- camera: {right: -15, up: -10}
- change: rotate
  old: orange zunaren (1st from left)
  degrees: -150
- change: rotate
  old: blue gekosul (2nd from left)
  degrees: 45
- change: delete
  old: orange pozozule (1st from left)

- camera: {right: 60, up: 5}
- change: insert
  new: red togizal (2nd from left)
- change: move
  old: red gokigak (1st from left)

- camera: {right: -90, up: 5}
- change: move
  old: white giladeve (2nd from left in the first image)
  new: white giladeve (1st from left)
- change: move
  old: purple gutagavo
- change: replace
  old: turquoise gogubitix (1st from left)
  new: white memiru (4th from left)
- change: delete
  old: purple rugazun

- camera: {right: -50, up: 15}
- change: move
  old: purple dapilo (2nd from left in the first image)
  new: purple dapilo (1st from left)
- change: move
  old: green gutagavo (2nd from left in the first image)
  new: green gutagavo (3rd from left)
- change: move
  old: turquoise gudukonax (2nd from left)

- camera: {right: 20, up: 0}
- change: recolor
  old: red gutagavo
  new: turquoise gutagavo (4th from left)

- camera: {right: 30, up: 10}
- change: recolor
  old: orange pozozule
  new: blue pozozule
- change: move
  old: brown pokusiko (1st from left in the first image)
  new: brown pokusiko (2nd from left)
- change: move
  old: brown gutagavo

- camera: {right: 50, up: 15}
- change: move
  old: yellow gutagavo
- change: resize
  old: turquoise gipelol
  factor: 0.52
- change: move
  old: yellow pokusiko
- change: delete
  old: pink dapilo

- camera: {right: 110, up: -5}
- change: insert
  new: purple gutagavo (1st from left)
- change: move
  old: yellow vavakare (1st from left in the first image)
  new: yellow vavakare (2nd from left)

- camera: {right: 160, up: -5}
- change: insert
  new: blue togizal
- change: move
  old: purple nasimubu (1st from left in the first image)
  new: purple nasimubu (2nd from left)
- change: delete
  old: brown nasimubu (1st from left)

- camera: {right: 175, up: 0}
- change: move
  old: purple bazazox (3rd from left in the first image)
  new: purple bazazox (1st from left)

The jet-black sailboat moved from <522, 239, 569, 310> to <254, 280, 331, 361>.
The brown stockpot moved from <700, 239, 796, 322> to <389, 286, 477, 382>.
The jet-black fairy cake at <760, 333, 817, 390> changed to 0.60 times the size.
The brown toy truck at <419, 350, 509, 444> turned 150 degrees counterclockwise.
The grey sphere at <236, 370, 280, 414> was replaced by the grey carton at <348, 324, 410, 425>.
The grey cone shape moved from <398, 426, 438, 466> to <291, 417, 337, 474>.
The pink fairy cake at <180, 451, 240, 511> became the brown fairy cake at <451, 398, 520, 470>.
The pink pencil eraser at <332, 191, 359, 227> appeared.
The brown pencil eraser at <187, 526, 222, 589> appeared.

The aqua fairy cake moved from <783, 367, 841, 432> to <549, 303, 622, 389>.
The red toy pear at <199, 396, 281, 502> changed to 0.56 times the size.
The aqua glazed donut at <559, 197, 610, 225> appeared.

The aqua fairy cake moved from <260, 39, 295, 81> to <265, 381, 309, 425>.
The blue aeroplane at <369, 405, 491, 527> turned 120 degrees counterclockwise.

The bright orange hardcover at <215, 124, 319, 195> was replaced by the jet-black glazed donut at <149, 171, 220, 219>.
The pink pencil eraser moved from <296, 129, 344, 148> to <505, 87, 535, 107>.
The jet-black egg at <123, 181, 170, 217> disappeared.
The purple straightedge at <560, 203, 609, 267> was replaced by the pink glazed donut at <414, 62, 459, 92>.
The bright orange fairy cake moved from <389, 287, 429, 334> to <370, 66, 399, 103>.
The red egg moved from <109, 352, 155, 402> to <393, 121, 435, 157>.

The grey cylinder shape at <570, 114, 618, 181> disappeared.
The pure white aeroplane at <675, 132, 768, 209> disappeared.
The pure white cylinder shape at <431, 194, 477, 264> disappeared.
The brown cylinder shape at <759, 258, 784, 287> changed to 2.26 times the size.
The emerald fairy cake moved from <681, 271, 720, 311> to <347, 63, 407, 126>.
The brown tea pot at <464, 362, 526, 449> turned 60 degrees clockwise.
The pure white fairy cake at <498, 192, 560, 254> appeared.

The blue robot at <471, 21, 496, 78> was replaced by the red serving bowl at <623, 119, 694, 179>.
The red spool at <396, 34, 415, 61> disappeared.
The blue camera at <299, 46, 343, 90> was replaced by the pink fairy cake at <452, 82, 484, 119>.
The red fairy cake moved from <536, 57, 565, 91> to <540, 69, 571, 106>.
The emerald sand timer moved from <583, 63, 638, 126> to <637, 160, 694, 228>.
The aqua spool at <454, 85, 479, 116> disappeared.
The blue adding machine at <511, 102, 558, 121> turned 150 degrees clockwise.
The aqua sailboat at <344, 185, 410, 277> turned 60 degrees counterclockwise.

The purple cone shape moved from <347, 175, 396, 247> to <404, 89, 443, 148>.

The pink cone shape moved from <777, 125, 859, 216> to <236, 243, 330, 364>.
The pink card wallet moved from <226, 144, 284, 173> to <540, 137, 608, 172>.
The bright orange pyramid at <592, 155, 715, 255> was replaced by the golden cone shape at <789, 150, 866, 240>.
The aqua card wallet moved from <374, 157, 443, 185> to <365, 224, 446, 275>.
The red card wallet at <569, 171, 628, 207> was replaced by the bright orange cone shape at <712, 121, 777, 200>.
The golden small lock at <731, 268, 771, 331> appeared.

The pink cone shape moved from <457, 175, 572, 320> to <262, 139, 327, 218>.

==================================================

## DIRECTIONS FOR THIS TASK
Transcription of the listing must be exact and complete.

## TASK RESPONSE
- camera: {right: -15, up: -10}
- change: rotate
  old: orange zunaren (1st from left)
  degrees: -150
- change: rotate
  old: blue gekosul (2nd from left)
  degrees: 45
- change: delete
  old: orange pozozule (1st from left)

- camera: {right: 60, up: 5}
- change: insert
  new: red togizal (2nd from left)
- change: move
  old: red gokigak (1st from left)

- camera: {right: -90, up: 5}
- change: move
  old: white giladeve (2nd from left in the first image)
  new: white giladeve (1st from left)
- change: move
  old: purple gutagavo
- change: replace
  old: turquoise gogubitix (1st from left)
  new: white memiru (4th from left)
- change: delete
  old: purple rugazun

- camera: {right: -50, up: 15}
- change: move
  old: purple dapilo (2nd from left in the first image)
  new: purple dapilo (1st from left)
- change: move
  old: green gutagavo (2nd from left in the first image)
  new: green gutagavo (3rd from left)
- change: move
  old: turquoise gudukonax (2nd from left)

- camera: {right: 20, up: 0}
- change: recolor
  old: red gutagavo
  new: turquoise gutagavo (4th from left)

- camera: {right: 30, up: 10}
- change: recolor
  old: orange pozozule
  new: blue pozozule
- change: move
  old: brown pokusiko (1st from left in the first image)
  new: brown pokusiko (2nd from left)
- change: move
  old: brown gutagavo

- camera: {right: 50, up: 15}
- change: move
  old: yellow gutagavo
- change: resize
  old: turquoise gipelol
  factor: 0.52
- change: move
  old: yellow pokusiko
- change: delete
  old: pink dapilo

- camera: {right: 110, up: -5}
- change: insert
  new: purple gutagavo (1st from left)
- change: move
  old: yellow vavakare (1st from left in the first image)
  new: yellow vavakare (2nd from left)

- camera: {right: 160, up: -5}
- change: insert
  new: blue togizal
- change: move
  old: purple nasimubu (1st from left in the first image)
  new: purple nasimubu (2nd from left)
- change: delete
  old: brown nasimubu (1st from left)

- camera: {right: 175, up: 0}
- change: move
  old: purple bazazox (3rd from left in the first image)
  new: purple bazazox (1st from left)

The jet-black sailboat moved from <522, 239, 569, 310> to <254, 280, 331, 361>.
The brown stockpot moved from <700, 239, 796, 322> to <389, 286, 477, 382>.
The jet-black fairy cake at <760, 333, 817, 390> changed to 0.60 times the size.
The brown toy truck at <419, 350, 509, 444> turned 150 degrees counterclockwise.
The grey sphere at <236, 370, 280, 414> was replaced by the grey carton at <348, 324, 410, 425>.
The grey cone shape moved from <398, 426, 438, 466> to <291, 417, 337, 474>.
The pink fairy cake at <180, 451, 240, 511> became the brown fairy cake at <451, 398, 520, 470>.
The pink pencil eraser at <332, 191, 359, 227> appeared.
The brown pencil eraser at <187, 526, 222, 589> appeared.

The aqua fairy cake moved from <783, 367, 841, 432> to <549, 303, 622, 389>.
The red toy pear at <199, 396, 281, 502> changed to 0.56 times the size.
The aqua glazed donut at <559, 197, 610, 225> appeared.

The aqua fairy cake moved from <260, 39, 295, 81> to <265, 381, 309, 425>.
The blue aeroplane at <369, 405, 491, 527> turned 120 degrees counterclockwise.

The bright orange hardcover at <215, 124, 319, 195> was replaced by the jet-black glazed donut at <149, 171, 220, 219>.
The pink pencil eraser moved from <296, 129, 344, 148> to <505, 87, 535, 107>.
The jet-black egg at <123, 181, 170, 217> disappeared.
The purple straightedge at <560, 203, 609, 267> was replaced by the pink glazed donut at <414, 62, 459, 92>.
The bright orange fairy cake moved from <389, 287, 429, 334> to <370, 66, 399, 103>.
The red egg moved from <109, 352, 155, 402> to <393, 121, 435, 157>.

The grey cylinder shape at <570, 114, 618, 181> disappeared.
The pure white aeroplane at <675, 132, 768, 209> disappeared.
The pure white cylinder shape at <431, 194, 477, 264> disappeared.
The brown cylinder shape at <759, 258, 784, 287> changed to 2.26 times the size.
The emerald fairy cake moved from <681, 271, 720, 311> to <347, 63, 407, 126>.
The brown tea pot at <464, 362, 526, 449> turned 60 degrees clockwise.
The pure white fairy cake at <498, 192, 560, 254> appeared.

The blue robot at <471, 21, 496, 78> was replaced by the red serving bowl at <623, 119, 694, 179>.
The red spool at <396, 34, 415, 61> disappeared.
The blue camera at <299, 46, 343, 90> was replaced by the pink fairy cake at <452, 82, 484, 119>.
The red fairy cake moved from <536, 57, 565, 91> to <540, 69, 571, 106>.
The emerald sand timer moved from <583, 63, 638, 126> to <637, 160, 694, 228>.
The aqua spool at <454, 85, 479, 116> disappeared.
The blue adding machine at <511, 102, 558, 121> turned 150 degrees clockwise.
The aqua sailboat at <344, 185, 410, 277> turned 60 degrees counterclockwise.

The purple cone shape moved from <347, 175, 396, 247> to <404, 89, 443, 148>.

The pink cone shape moved from <777, 125, 859, 216> to <236, 243, 330, 364>.
The pink card wallet moved from <226, 144, 284, 173> to <540, 137, 608, 172>.
The bright orange pyramid at <592, 155, 715, 255> was replaced by the golden cone shape at <789, 150, 866, 240>.
The aqua card wallet moved from <374, 157, 443, 185> to <365, 224, 446, 275>.
The red card wallet at <569, 171, 628, 207> was replaced by the bright orange cone shape at <712, 121, 777, 200>.
The golden small lock at <731, 268, 771, 331> appeared.

The pink cone shape moved from <457, 175, 572, 320> to <262, 139, 327, 218>.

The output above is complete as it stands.